- GOAL OF THE EXERCISE
Report every line from the material that contains the word "tile".

↓↓↓

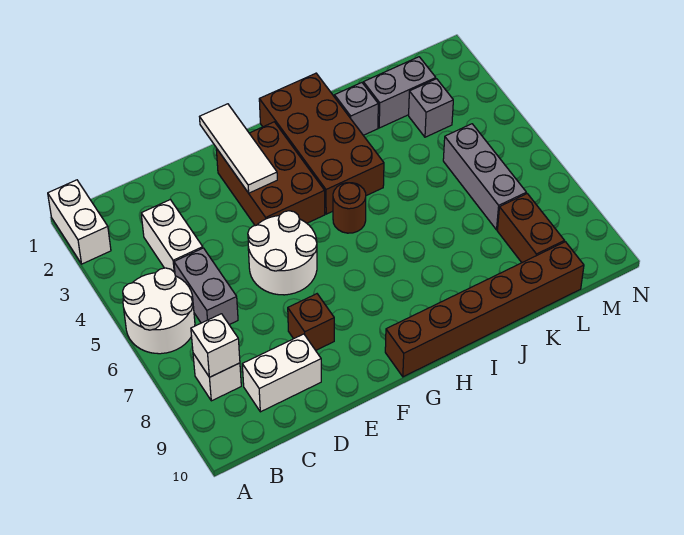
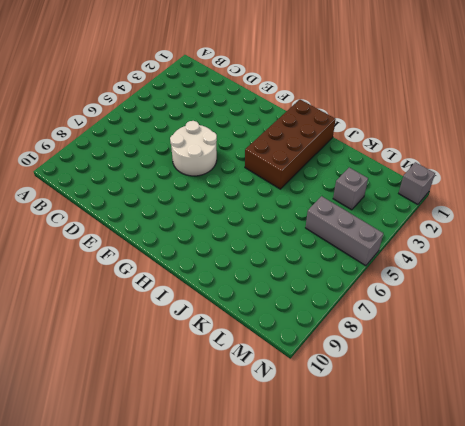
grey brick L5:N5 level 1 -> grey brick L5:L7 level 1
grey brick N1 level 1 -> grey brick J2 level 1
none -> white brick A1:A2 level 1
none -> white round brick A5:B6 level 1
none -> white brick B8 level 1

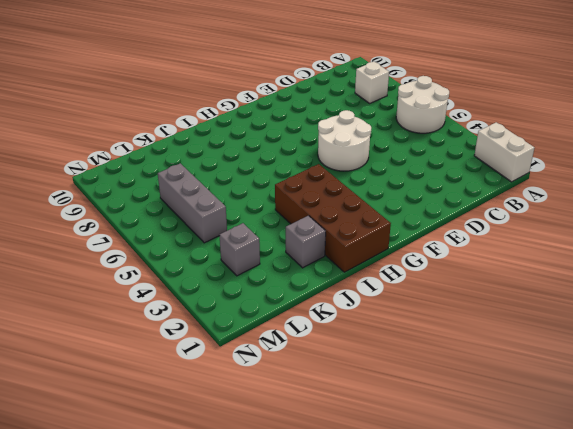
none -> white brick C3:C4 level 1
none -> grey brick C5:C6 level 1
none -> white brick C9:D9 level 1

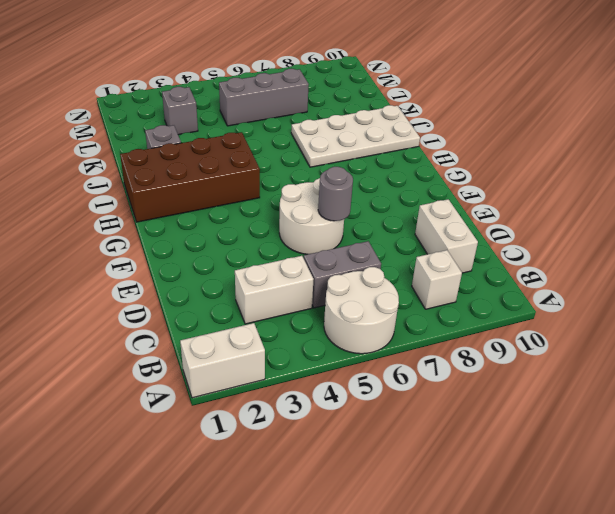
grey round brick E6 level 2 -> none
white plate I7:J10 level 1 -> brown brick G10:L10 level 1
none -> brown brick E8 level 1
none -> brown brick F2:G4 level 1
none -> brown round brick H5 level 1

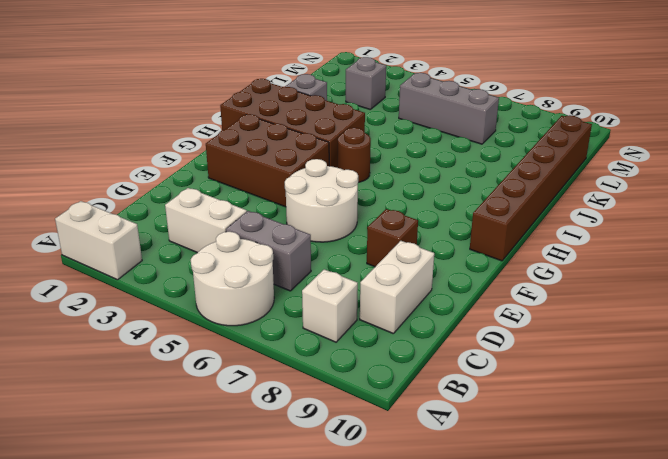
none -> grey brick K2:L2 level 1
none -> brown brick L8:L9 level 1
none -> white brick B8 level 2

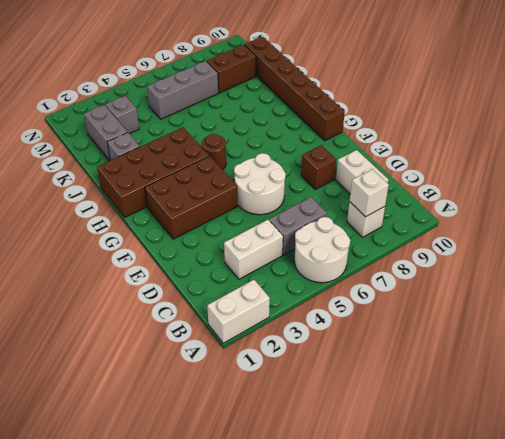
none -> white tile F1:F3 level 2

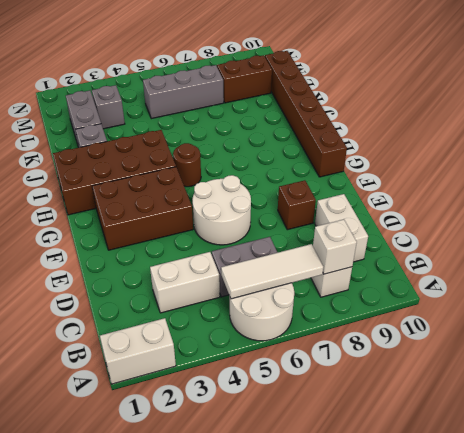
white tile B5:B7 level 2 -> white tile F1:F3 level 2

↑↑↑

- REPLY TO THE EXERCISE
none -> white tile F1:F3 level 2
white tile B5:B7 level 2 -> white tile F1:F3 level 2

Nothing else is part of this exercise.